» What you will do
Return only those lines of the records below in which "track" appears.

START Data extracts

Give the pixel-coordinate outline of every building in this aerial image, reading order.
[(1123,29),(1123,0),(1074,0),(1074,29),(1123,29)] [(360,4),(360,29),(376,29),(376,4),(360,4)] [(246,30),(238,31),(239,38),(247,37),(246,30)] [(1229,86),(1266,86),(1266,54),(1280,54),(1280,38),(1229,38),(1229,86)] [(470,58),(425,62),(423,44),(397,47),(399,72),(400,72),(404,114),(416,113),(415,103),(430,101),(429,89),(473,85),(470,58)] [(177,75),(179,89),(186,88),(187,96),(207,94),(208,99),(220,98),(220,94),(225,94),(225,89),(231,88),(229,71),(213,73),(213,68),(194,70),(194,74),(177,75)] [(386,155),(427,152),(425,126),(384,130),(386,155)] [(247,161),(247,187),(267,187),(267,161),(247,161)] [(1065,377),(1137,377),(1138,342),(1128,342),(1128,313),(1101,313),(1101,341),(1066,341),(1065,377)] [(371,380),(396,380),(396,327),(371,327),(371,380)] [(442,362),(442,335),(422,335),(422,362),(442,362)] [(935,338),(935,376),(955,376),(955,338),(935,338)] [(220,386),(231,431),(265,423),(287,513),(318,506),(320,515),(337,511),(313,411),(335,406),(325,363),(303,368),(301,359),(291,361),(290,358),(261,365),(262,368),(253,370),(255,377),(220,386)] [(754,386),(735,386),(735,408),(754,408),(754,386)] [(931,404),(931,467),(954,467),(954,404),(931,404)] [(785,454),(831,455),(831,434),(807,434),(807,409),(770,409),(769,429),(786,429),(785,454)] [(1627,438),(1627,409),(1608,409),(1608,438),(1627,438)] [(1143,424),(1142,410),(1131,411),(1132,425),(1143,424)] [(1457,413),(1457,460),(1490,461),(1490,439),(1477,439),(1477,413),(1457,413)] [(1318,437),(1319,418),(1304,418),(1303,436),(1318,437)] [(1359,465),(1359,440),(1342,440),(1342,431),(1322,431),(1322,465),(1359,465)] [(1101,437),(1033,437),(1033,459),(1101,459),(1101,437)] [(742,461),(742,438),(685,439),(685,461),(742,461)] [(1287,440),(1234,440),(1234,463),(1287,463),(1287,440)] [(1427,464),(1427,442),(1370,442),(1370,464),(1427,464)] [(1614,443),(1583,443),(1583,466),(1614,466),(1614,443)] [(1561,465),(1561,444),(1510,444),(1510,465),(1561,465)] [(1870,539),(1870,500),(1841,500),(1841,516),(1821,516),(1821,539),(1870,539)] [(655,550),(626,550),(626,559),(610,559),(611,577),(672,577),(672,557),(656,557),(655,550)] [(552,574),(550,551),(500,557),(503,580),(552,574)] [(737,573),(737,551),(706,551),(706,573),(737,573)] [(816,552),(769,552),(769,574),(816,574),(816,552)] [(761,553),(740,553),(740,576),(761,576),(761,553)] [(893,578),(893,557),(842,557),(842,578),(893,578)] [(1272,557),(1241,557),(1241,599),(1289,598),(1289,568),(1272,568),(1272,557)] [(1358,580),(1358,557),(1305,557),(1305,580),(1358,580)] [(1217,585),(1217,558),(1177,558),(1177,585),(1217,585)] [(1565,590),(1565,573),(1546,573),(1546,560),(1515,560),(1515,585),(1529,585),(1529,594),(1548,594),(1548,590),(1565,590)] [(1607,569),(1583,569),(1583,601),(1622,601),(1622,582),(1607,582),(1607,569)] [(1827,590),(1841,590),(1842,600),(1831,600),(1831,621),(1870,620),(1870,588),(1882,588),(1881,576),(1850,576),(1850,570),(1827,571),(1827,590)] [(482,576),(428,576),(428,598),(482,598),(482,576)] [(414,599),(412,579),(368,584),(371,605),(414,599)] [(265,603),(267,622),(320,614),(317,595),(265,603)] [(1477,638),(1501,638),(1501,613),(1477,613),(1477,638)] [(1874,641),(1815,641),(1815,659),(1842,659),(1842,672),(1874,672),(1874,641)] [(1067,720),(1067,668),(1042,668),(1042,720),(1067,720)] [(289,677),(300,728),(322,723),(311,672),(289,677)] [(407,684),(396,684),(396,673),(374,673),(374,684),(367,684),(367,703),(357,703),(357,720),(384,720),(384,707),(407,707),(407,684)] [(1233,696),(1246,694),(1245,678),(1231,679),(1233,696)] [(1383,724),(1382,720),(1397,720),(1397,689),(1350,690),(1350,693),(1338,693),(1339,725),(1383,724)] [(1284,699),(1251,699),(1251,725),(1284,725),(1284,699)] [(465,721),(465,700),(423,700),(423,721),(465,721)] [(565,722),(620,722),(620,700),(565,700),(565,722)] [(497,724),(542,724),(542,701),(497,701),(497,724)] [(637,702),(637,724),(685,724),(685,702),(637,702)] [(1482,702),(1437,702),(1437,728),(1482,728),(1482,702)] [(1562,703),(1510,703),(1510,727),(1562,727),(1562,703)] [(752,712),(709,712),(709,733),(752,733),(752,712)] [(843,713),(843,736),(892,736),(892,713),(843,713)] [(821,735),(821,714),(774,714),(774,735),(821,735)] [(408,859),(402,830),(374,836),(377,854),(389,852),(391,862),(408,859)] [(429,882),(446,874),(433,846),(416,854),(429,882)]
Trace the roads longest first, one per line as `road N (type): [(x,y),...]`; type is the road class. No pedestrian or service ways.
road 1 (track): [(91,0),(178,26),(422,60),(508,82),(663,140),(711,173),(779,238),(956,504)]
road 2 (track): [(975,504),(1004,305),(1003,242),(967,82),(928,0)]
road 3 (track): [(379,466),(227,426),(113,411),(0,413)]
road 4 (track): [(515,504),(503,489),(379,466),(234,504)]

END Data extracts

» Solution
road 1 (track): [(91,0),(178,26),(422,60),(508,82),(663,140),(711,173),(779,238),(956,504)]
road 2 (track): [(975,504),(1004,305),(1003,242),(967,82),(928,0)]
road 3 (track): [(379,466),(227,426),(113,411),(0,413)]
road 4 (track): [(515,504),(503,489),(379,466),(234,504)]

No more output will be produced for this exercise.